+++ Data listing

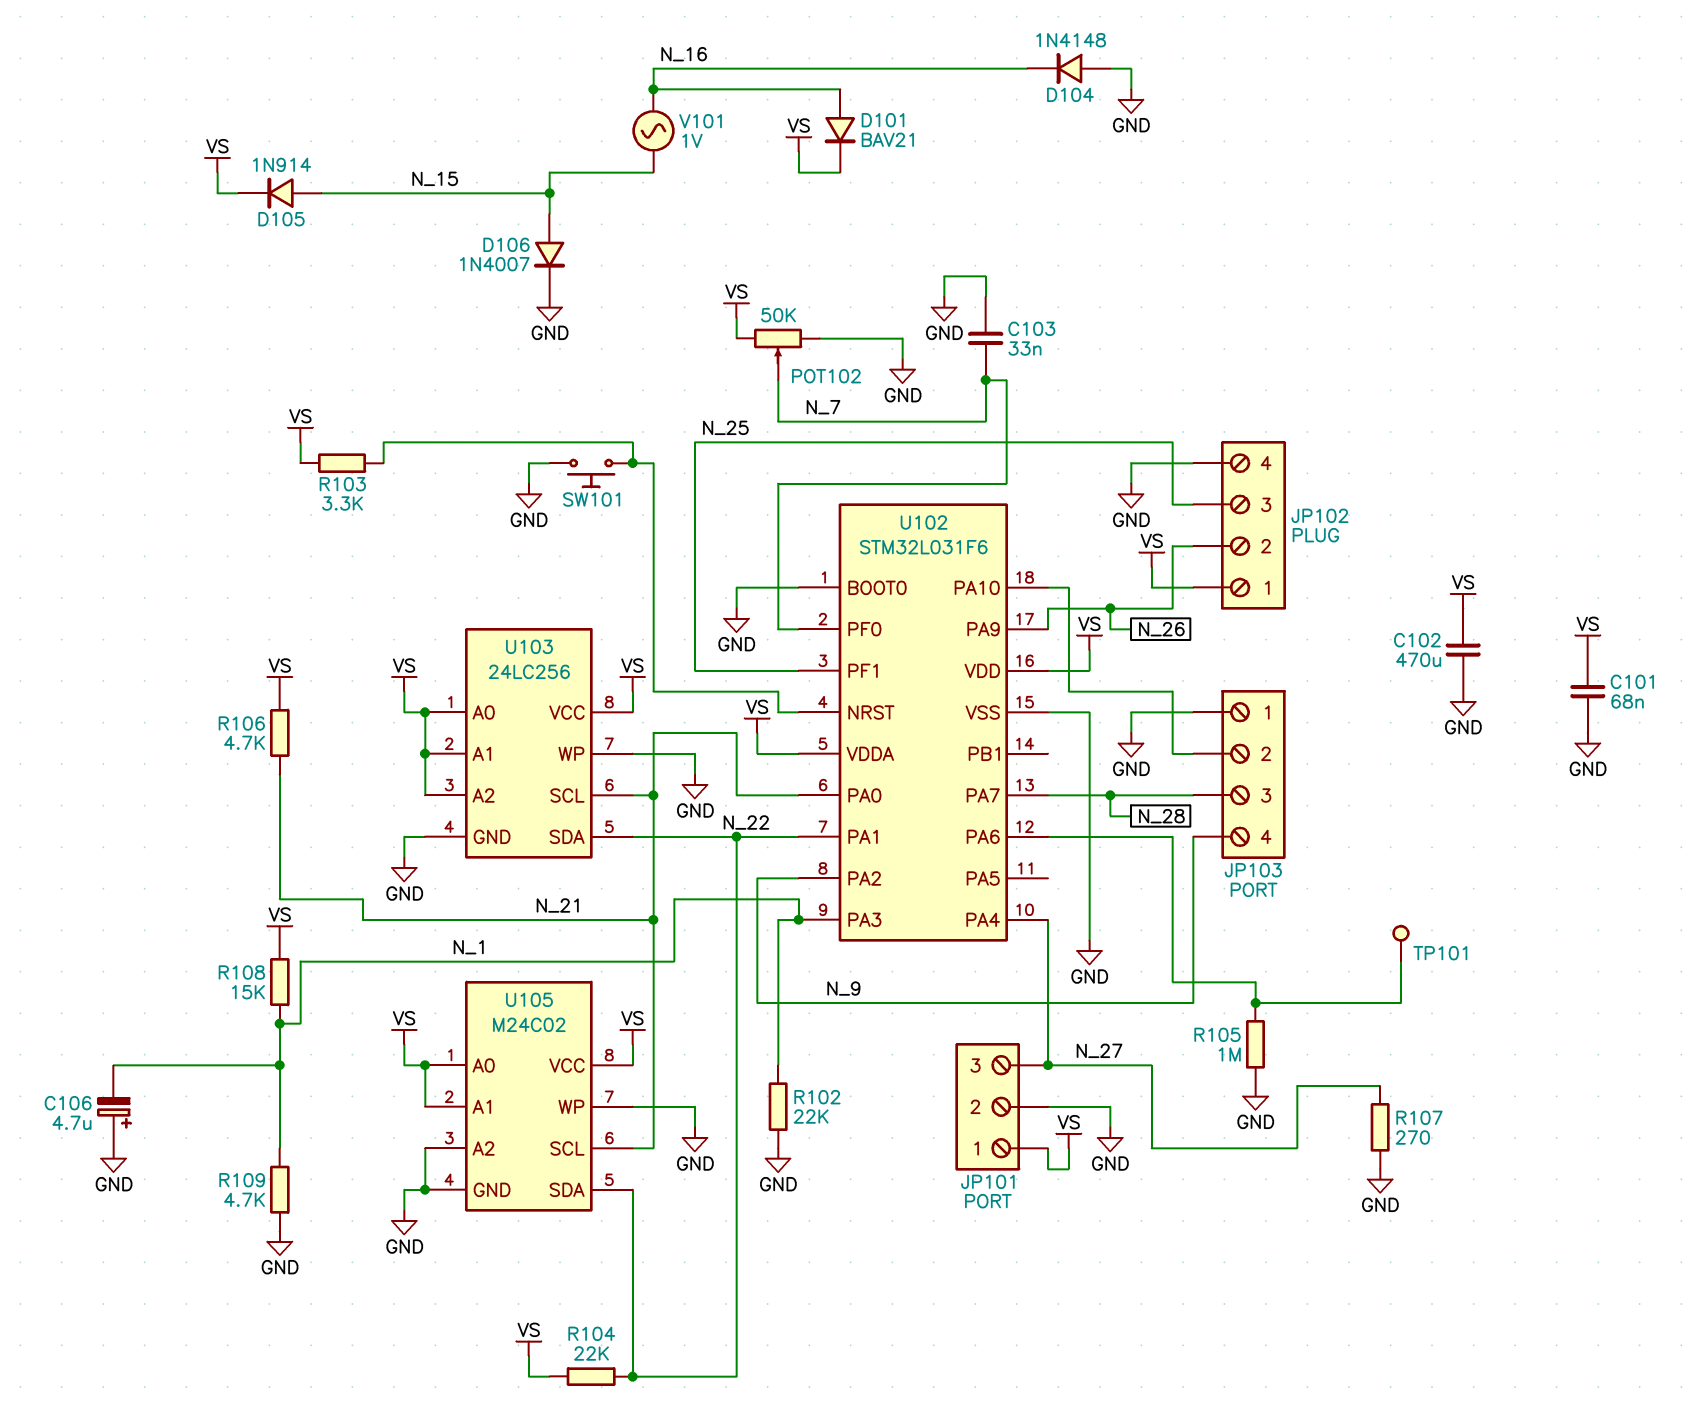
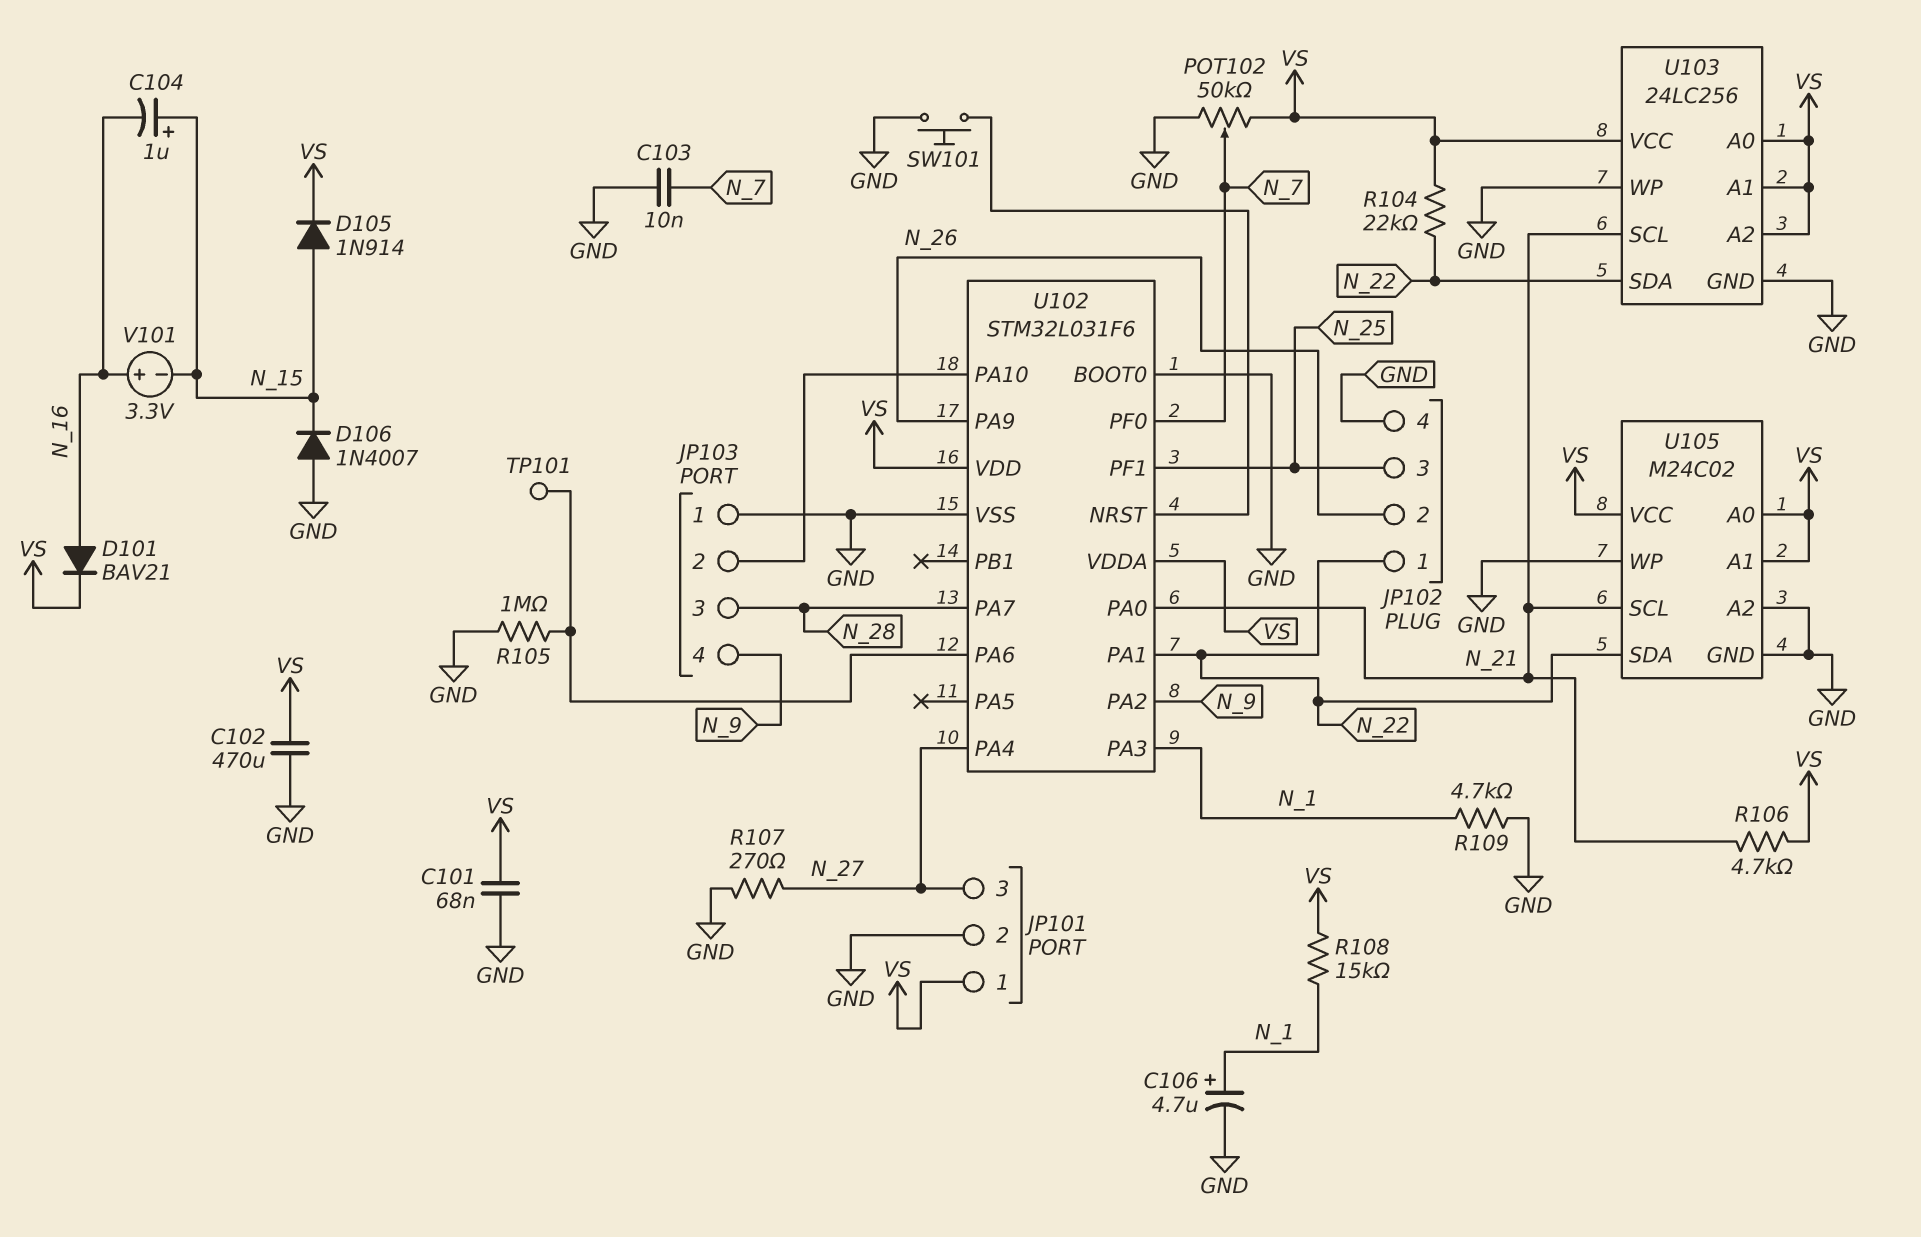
C103: 33nF (GND, N_7) -> 10nF (GND, N_7)
C104: none -> 1uF (plus N_15, minus N_16)
C106: 4.7uF (plus GND, minus N_1) -> 4.7uF (plus N_1, minus GND)
D104: diode 1N4148 (A GND, K N_16) -> none
D106: diode 1N4007 (A N_15, K GND) -> diode 1N4007 (A GND, K N_15)
JP102 pin 1: VS -> N_22
R102: 22k (GND, N_1) -> none
R103: 3.3k (U102/NRST, VS) -> none
V101: AC 1V (N_15, N_16) -> 3.3V (plus N_16, minus N_15)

++++++

— Problem statement —
Reproduce every entry above exactly, and omit the pictures.

— Answer to this problem —
C103: 33nF (GND, N_7) -> 10nF (GND, N_7)
C104: none -> 1uF (plus N_15, minus N_16)
C106: 4.7uF (plus GND, minus N_1) -> 4.7uF (plus N_1, minus GND)
D104: diode 1N4148 (A GND, K N_16) -> none
D106: diode 1N4007 (A N_15, K GND) -> diode 1N4007 (A GND, K N_15)
JP102 pin 1: VS -> N_22
R102: 22k (GND, N_1) -> none
R103: 3.3k (U102/NRST, VS) -> none
V101: AC 1V (N_15, N_16) -> 3.3V (plus N_16, minus N_15)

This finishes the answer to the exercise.